- Exercise requirements:
Among the records below, which lines contain the string "lime"? Report them.

- Material provided:
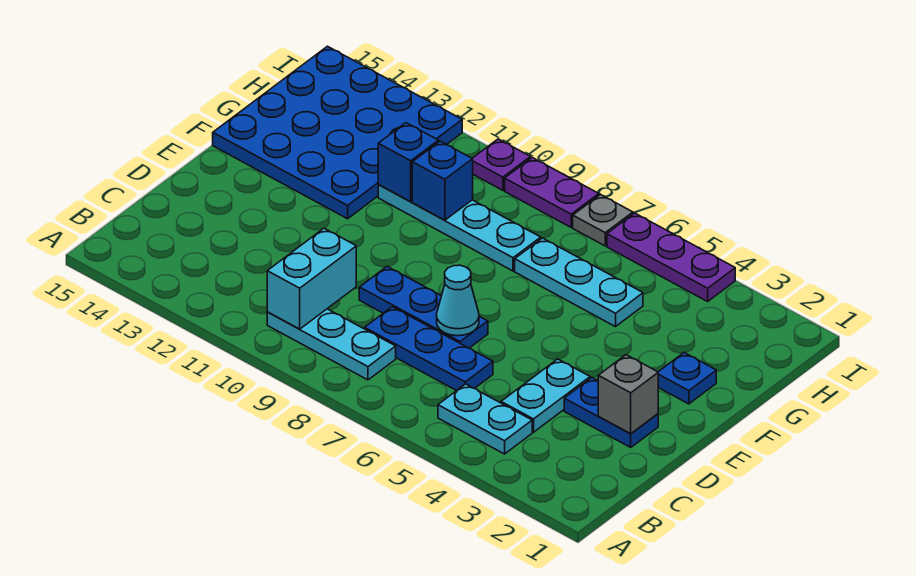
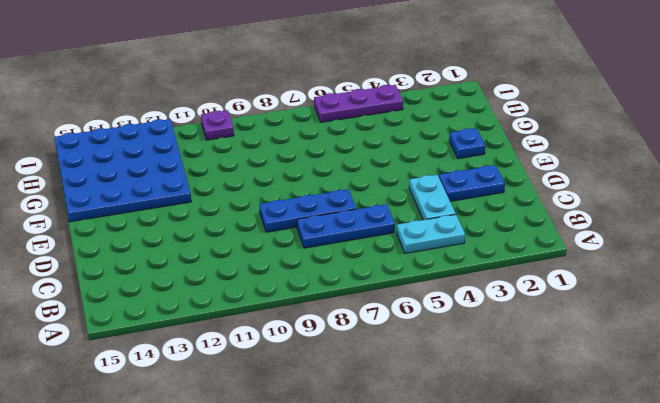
none -> cyan plate B8:B10 level 1
none -> cyan plate G5:G7 level 1
none -> cyan plate G8:G11 level 1

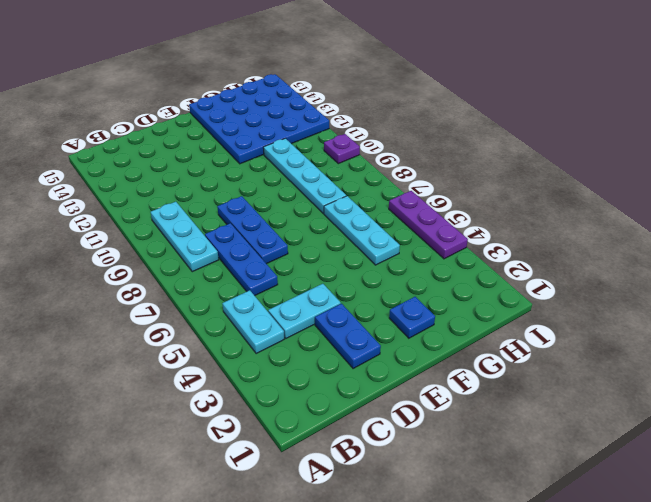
none -> grey plate I7 level 1
none -> purple plate I8:I9 level 1
none -> cyan brick B10:C10 level 2

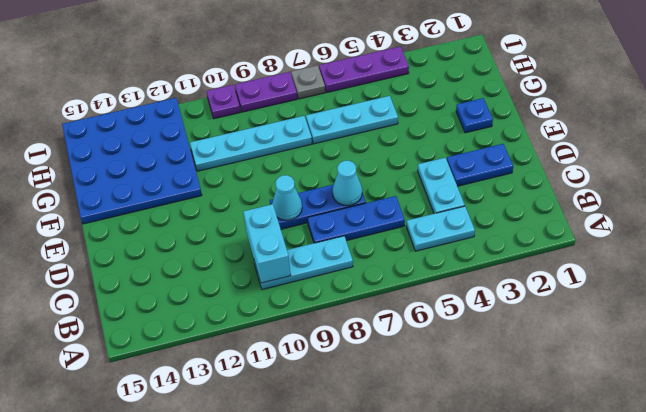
cyan cone D9 level 2 -> none
none -> grey brick D2 level 2
none -> blue brick G10 level 2
none -> blue brick G11 level 2

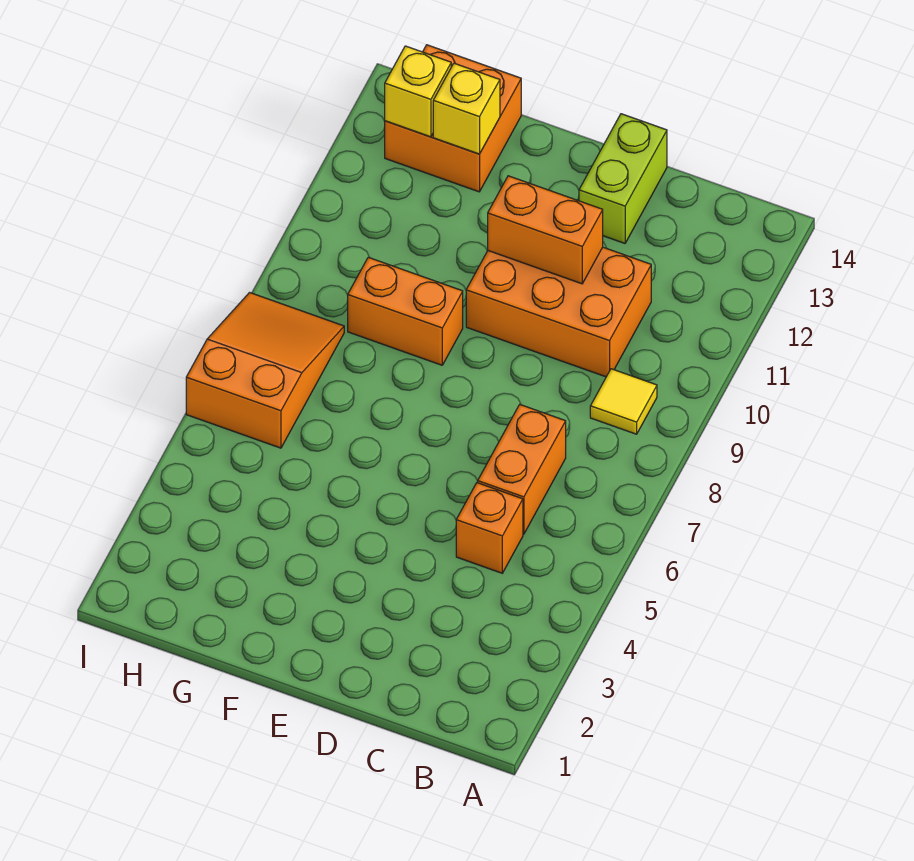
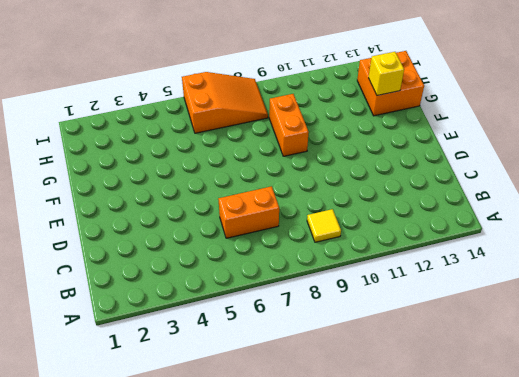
none -> orange brick C5 level 1
none -> orange brick C10:E11 level 1

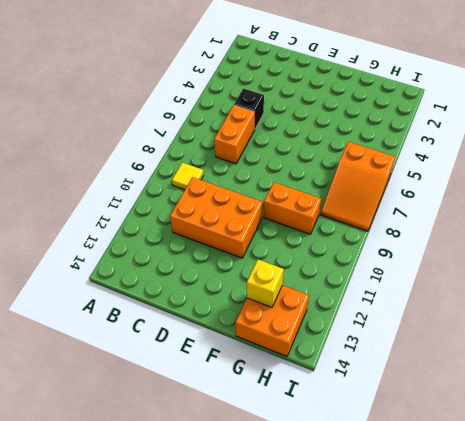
black brick C5 level 1 -> orange brick C5 level 1
none -> lime brick D13:D14 level 1
none -> orange brick D11:E11 level 2

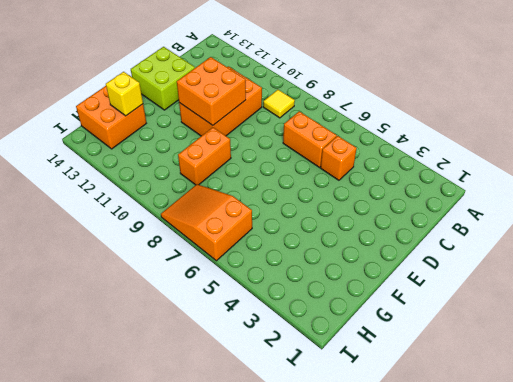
orange brick D10:E11 level 2 -> orange brick D11:E11 level 2
lime brick D13:E14 level 1 -> lime brick D13:D14 level 1
none -> yellow brick H13 level 2

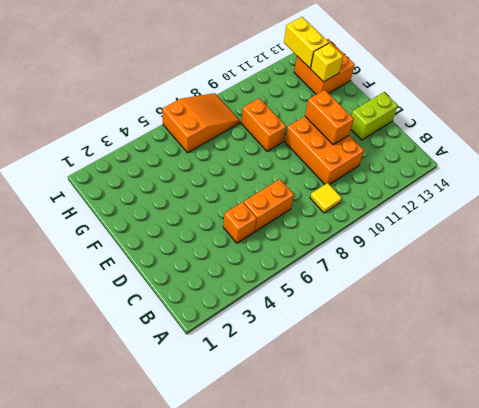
yellow brick H13:I13 level 2 -> yellow brick H13 level 2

- Result of the task:
none -> lime brick D13:D14 level 1
lime brick D13:E14 level 1 -> lime brick D13:D14 level 1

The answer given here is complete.